Give every line of the entries below as a Markdown table with the columns Row and Line, numbering the rows in order and skipping blank lines. Leave the pictures out of the result.

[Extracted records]
* Start *
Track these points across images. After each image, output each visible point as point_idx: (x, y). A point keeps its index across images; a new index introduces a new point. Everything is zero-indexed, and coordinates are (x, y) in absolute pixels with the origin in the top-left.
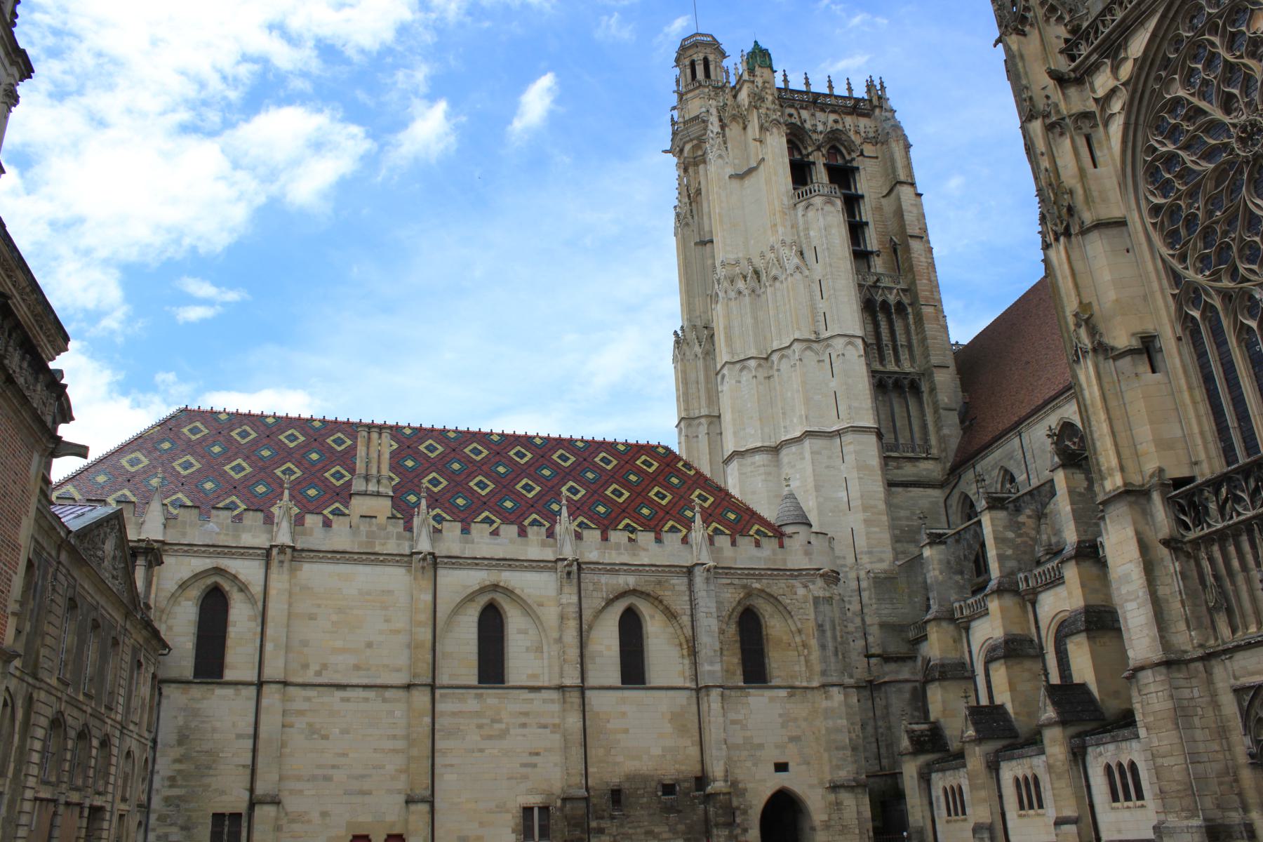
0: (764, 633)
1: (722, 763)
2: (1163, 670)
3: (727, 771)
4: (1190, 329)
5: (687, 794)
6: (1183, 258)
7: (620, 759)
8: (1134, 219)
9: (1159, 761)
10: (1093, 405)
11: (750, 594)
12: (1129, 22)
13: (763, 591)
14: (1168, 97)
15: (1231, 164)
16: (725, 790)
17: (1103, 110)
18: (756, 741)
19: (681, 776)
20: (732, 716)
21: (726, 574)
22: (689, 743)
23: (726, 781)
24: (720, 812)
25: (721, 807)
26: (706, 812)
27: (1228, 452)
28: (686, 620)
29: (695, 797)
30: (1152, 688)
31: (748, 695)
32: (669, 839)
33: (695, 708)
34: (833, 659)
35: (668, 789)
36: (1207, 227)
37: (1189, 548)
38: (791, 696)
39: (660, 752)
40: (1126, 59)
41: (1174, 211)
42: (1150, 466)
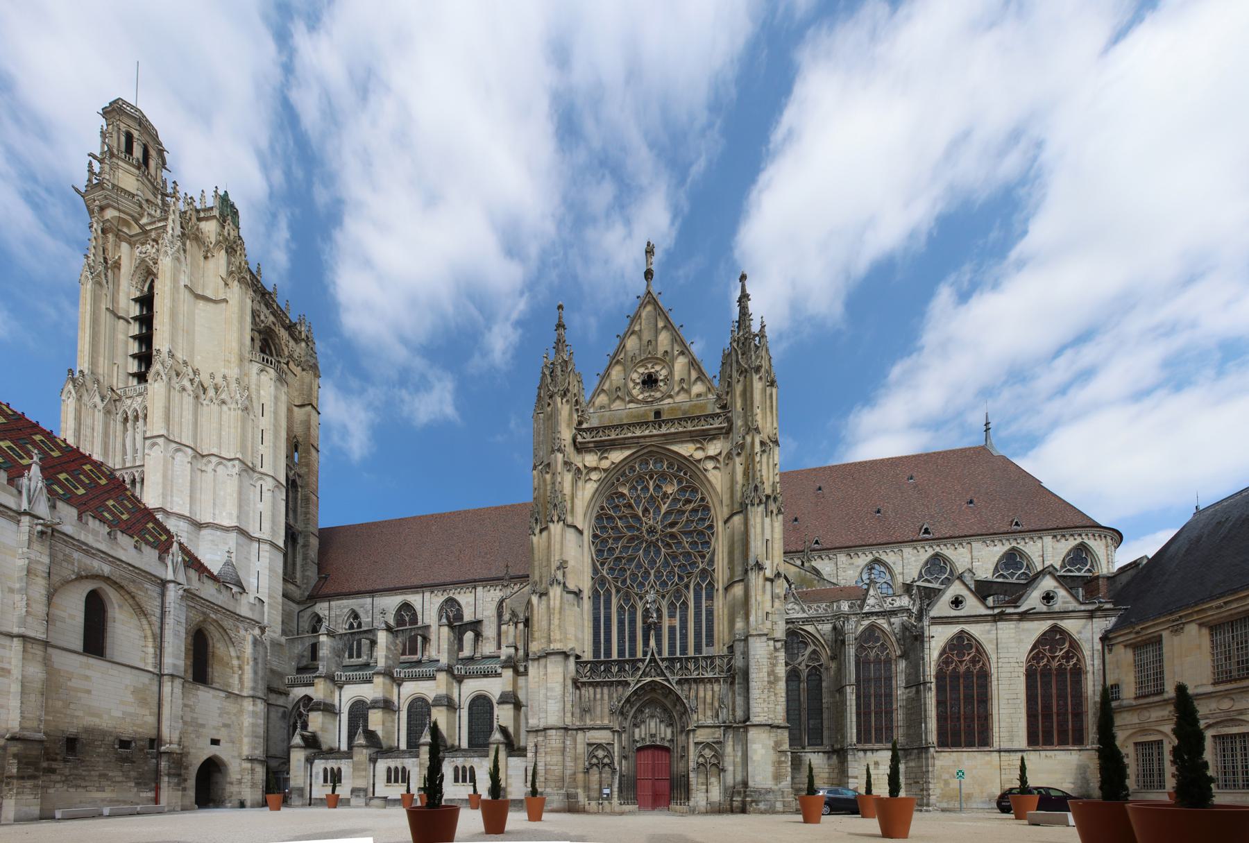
* End *
▶ _EXERCISE RESULT_:
| Row | Line |
|---|---|
| 1 | Track these points across images. After each image, output each visible point as point_idx: (x, y). A point keeps its index across images; a new index introduces a new point. Everything is zero-indexed, and coordinates are (x, y) in absolute pixels with the origin in the top-left. |
| 2 | 0: (764, 633) |
| 3 | 1: (722, 763) |
| 4 | 2: (1163, 670) |
| 5 | 3: (727, 771) |
| 6 | 4: (1190, 329) |
| 7 | 5: (687, 794) |
| 8 | 6: (1183, 258) |
| 9 | 7: (620, 759) |
| 10 | 8: (1134, 219) |
| 11 | 9: (1159, 761) |
| 12 | 10: (1093, 405) |
| 13 | 11: (750, 594) |
| 14 | 12: (1129, 22) |
| 15 | 13: (763, 591) |
| 16 | 14: (1168, 97) |
| 17 | 15: (1231, 164) |
| 18 | 16: (725, 790) |
| 19 | 17: (1103, 110) |
| 20 | 18: (756, 741) |
| 21 | 19: (681, 776) |
| 22 | 20: (732, 716) |
| 23 | 21: (726, 574) |
| 24 | 22: (689, 743) |
| 25 | 23: (726, 781) |
| 26 | 24: (720, 812) |
| 27 | 25: (721, 807) |
| 28 | 26: (706, 812) |
| 29 | 27: (1228, 452) |
| 30 | 28: (686, 620) |
| 31 | 29: (695, 797) |
| 32 | 30: (1152, 688) |
| 33 | 31: (748, 695) |
| 34 | 32: (669, 839) |
| 35 | 33: (695, 708) |
| 36 | 34: (833, 659) |
| 37 | 35: (668, 789) |
| 38 | 36: (1207, 227) |
| 39 | 37: (1189, 548) |
| 40 | 38: (791, 696) |
| 41 | 39: (660, 752) |
| 42 | 40: (1126, 59) |
| 43 | 41: (1174, 211) |
| 44 | 42: (1150, 466) |